▸ **WORK INSTRUCTIONS**
Take each line of the entries below that contains "AUDIO" and copy it.

▸ **RECORDS FOR THIS EXERCISE**

------------------------------

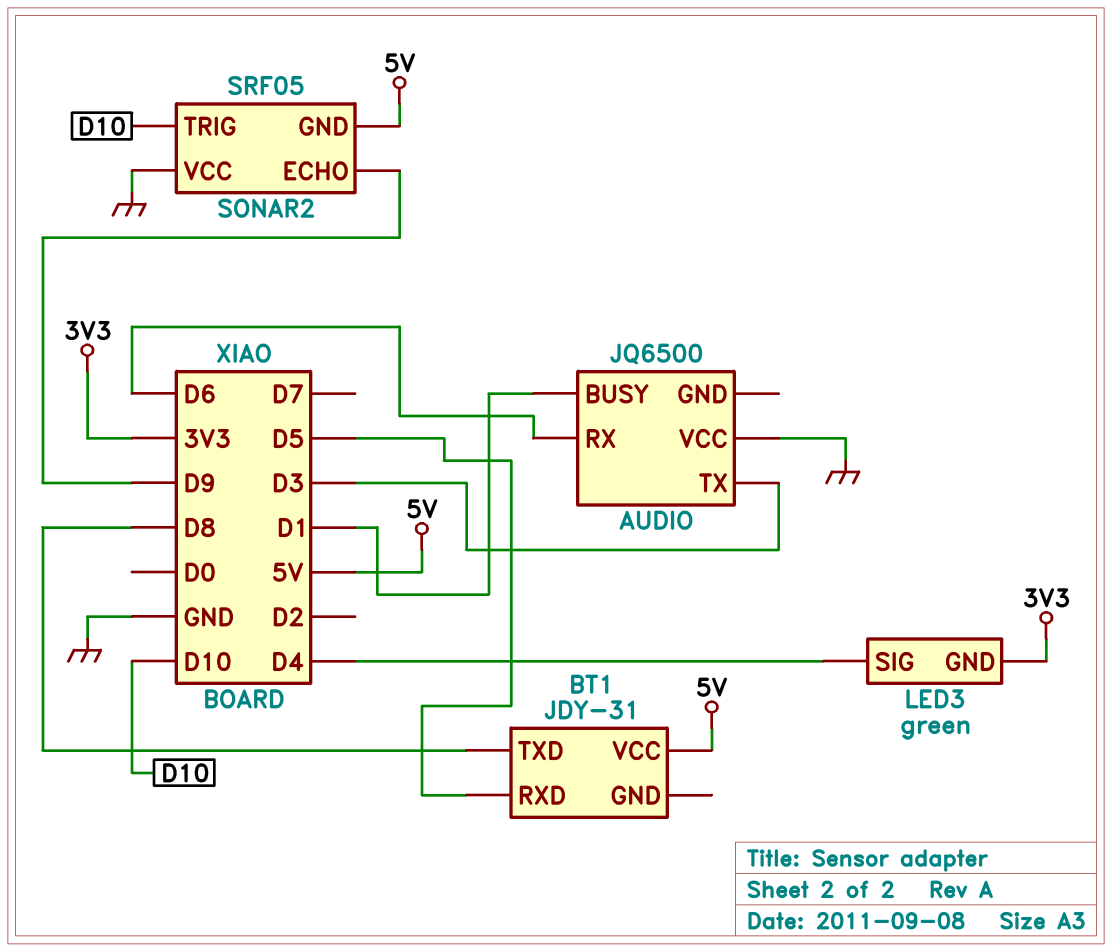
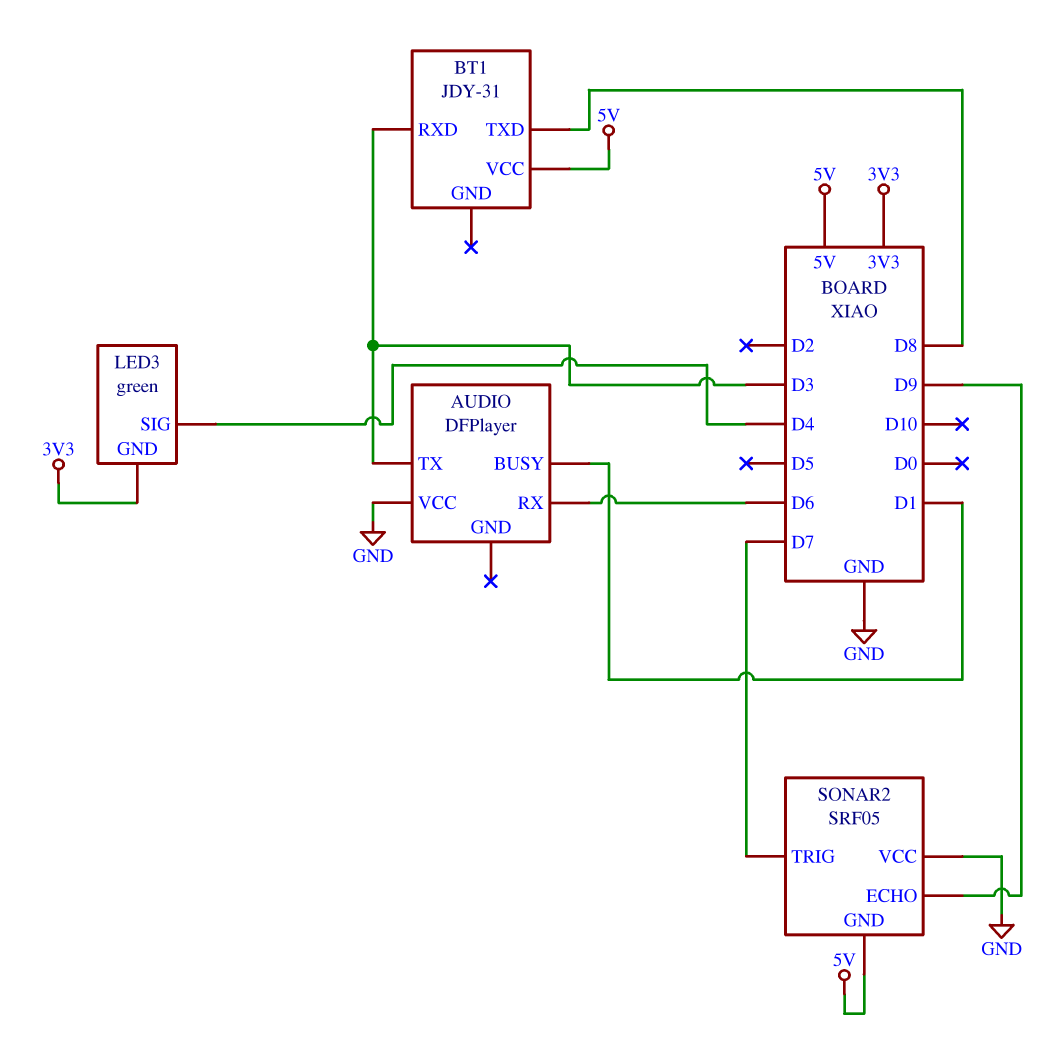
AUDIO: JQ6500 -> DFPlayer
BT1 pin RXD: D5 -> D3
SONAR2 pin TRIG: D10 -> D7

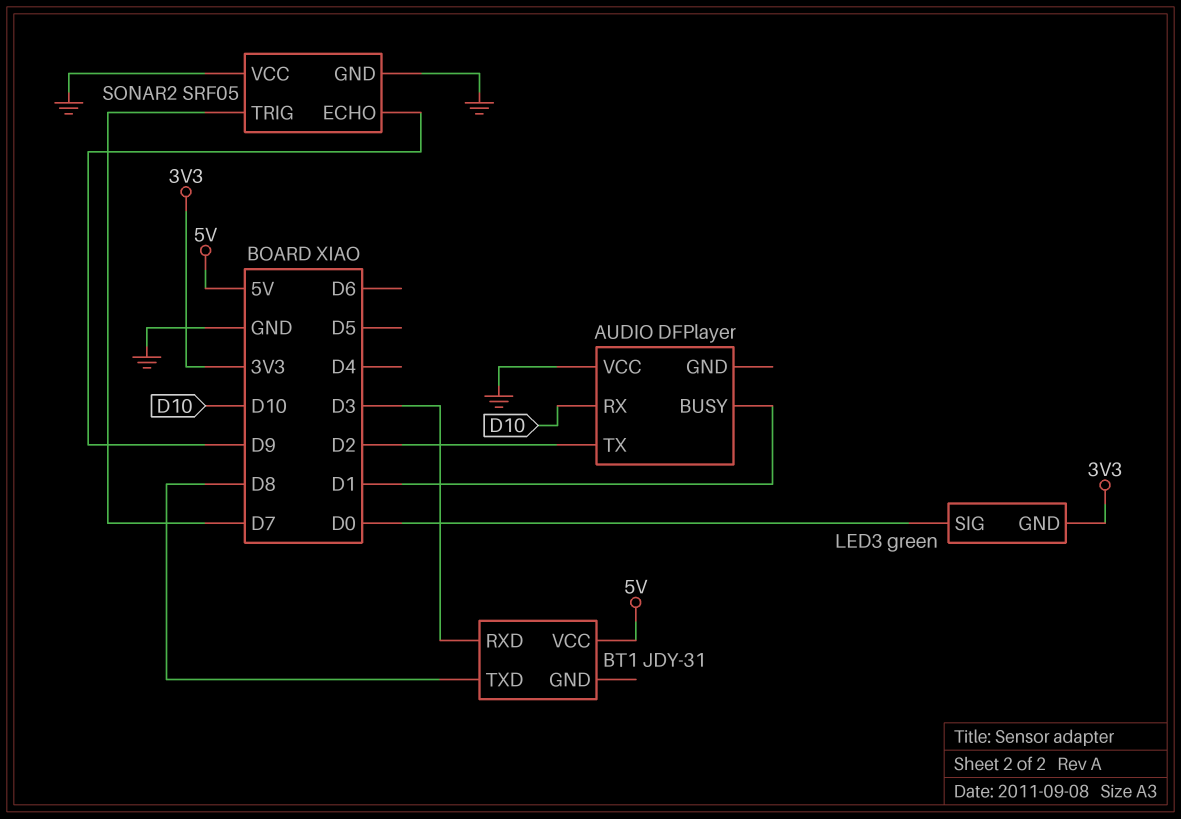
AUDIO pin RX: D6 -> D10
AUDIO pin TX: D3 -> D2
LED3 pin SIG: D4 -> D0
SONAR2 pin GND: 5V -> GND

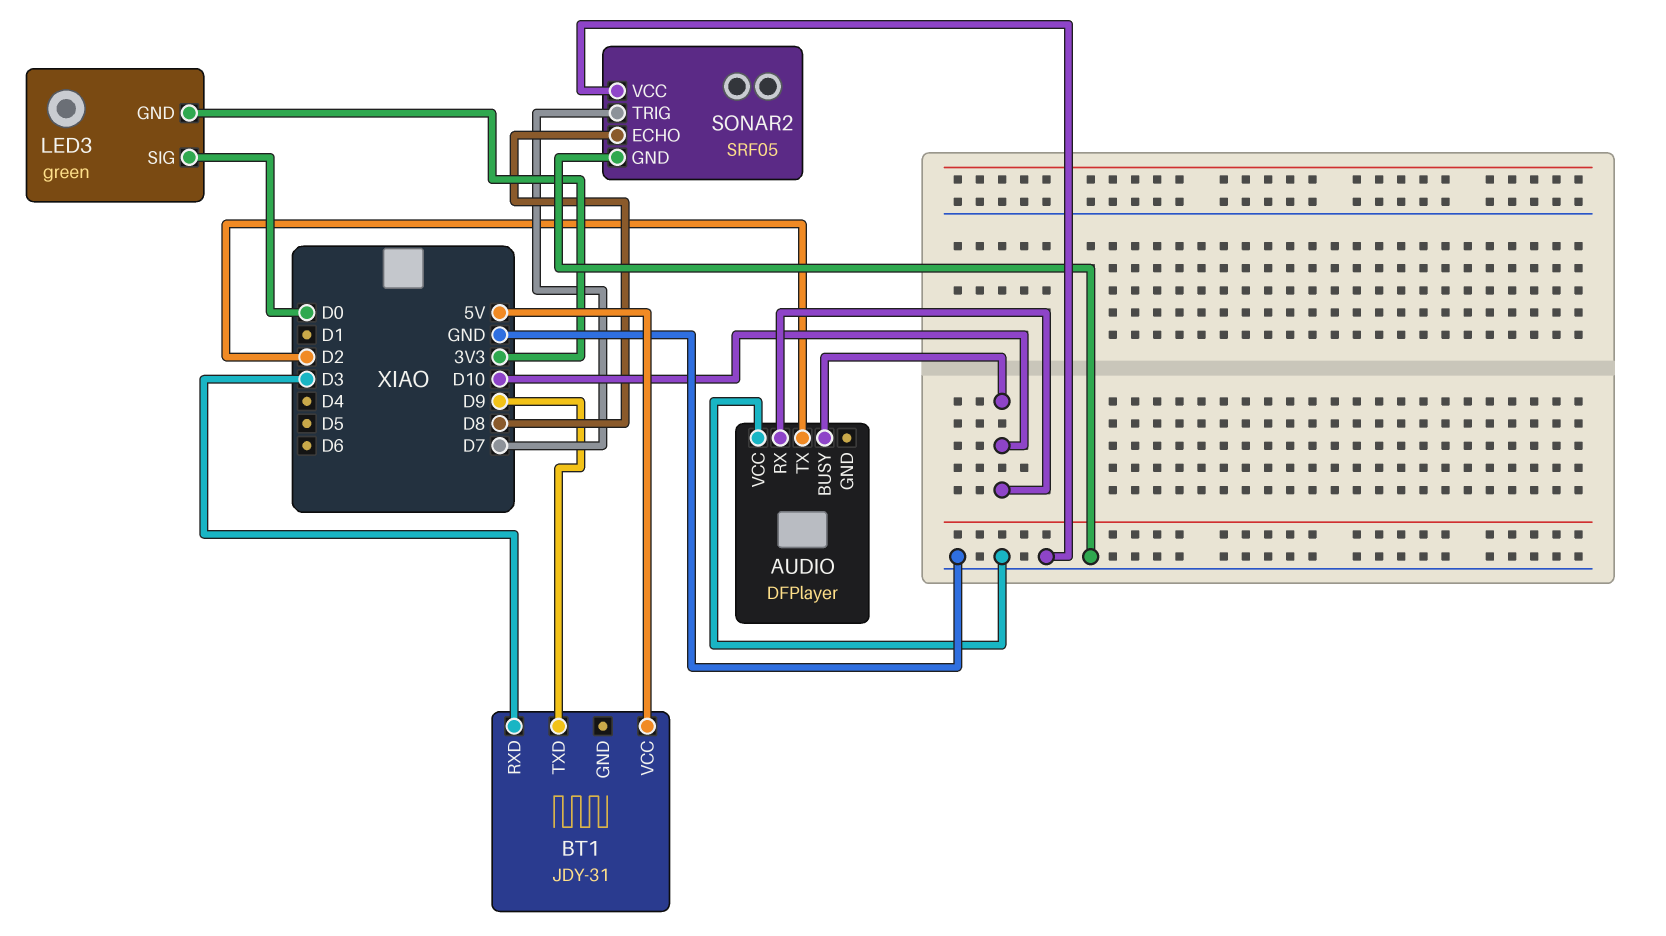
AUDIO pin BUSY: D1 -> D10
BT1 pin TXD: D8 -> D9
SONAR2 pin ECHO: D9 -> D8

------------------------------

▸ **YOUR RESPONSE**
AUDIO: JQ6500 -> DFPlayer
AUDIO pin RX: D6 -> D10
AUDIO pin TX: D3 -> D2
AUDIO pin BUSY: D1 -> D10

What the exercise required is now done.